> **TASK**: Pull out the lines from the start of the records through the line that contains "cyan triangle at", both included, and reproduce them word for word.

(Items from a data source)
------------
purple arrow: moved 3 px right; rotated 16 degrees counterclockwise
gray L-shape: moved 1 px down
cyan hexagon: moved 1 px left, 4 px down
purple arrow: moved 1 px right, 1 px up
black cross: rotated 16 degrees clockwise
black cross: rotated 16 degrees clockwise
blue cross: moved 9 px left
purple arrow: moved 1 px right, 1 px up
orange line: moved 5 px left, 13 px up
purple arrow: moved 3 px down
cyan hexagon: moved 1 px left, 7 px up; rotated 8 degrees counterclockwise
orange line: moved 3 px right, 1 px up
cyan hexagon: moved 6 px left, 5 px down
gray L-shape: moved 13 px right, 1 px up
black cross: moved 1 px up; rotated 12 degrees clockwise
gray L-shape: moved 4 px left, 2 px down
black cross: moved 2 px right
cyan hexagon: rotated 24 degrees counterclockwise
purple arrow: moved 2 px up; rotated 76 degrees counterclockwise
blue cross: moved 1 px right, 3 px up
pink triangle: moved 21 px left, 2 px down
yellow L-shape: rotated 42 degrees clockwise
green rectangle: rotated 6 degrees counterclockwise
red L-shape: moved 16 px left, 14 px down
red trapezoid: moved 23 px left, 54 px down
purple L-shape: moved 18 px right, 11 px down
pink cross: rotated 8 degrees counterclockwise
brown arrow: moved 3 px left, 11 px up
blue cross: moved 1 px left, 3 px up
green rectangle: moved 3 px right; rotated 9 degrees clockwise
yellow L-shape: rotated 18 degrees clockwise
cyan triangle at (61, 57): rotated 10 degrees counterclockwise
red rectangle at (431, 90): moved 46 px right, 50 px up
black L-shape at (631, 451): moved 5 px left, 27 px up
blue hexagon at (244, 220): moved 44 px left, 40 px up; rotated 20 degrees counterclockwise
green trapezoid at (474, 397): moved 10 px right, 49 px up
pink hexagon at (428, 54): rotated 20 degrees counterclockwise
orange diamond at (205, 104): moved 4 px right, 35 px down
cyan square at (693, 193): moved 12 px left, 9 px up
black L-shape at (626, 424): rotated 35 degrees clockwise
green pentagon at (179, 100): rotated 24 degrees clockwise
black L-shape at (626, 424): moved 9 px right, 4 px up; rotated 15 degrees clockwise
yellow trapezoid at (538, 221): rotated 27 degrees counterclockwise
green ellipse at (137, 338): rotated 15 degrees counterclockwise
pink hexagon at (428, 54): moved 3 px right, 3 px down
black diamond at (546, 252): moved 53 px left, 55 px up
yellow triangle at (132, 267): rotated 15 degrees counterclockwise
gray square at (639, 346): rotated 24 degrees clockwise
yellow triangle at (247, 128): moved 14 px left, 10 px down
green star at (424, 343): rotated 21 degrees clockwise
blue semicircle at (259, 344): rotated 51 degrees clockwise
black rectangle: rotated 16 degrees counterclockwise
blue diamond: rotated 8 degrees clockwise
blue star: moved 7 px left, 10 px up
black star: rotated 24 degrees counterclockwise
------------
> **EXERCISE SOLUTION**:
purple arrow: moved 3 px right; rotated 16 degrees counterclockwise
gray L-shape: moved 1 px down
cyan hexagon: moved 1 px left, 4 px down
purple arrow: moved 1 px right, 1 px up
black cross: rotated 16 degrees clockwise
black cross: rotated 16 degrees clockwise
blue cross: moved 9 px left
purple arrow: moved 1 px right, 1 px up
orange line: moved 5 px left, 13 px up
purple arrow: moved 3 px down
cyan hexagon: moved 1 px left, 7 px up; rotated 8 degrees counterclockwise
orange line: moved 3 px right, 1 px up
cyan hexagon: moved 6 px left, 5 px down
gray L-shape: moved 13 px right, 1 px up
black cross: moved 1 px up; rotated 12 degrees clockwise
gray L-shape: moved 4 px left, 2 px down
black cross: moved 2 px right
cyan hexagon: rotated 24 degrees counterclockwise
purple arrow: moved 2 px up; rotated 76 degrees counterclockwise
blue cross: moved 1 px right, 3 px up
pink triangle: moved 21 px left, 2 px down
yellow L-shape: rotated 42 degrees clockwise
green rectangle: rotated 6 degrees counterclockwise
red L-shape: moved 16 px left, 14 px down
red trapezoid: moved 23 px left, 54 px down
purple L-shape: moved 18 px right, 11 px down
pink cross: rotated 8 degrees counterclockwise
brown arrow: moved 3 px left, 11 px up
blue cross: moved 1 px left, 3 px up
green rectangle: moved 3 px right; rotated 9 degrees clockwise
yellow L-shape: rotated 18 degrees clockwise
cyan triangle at (61, 57): rotated 10 degrees counterclockwise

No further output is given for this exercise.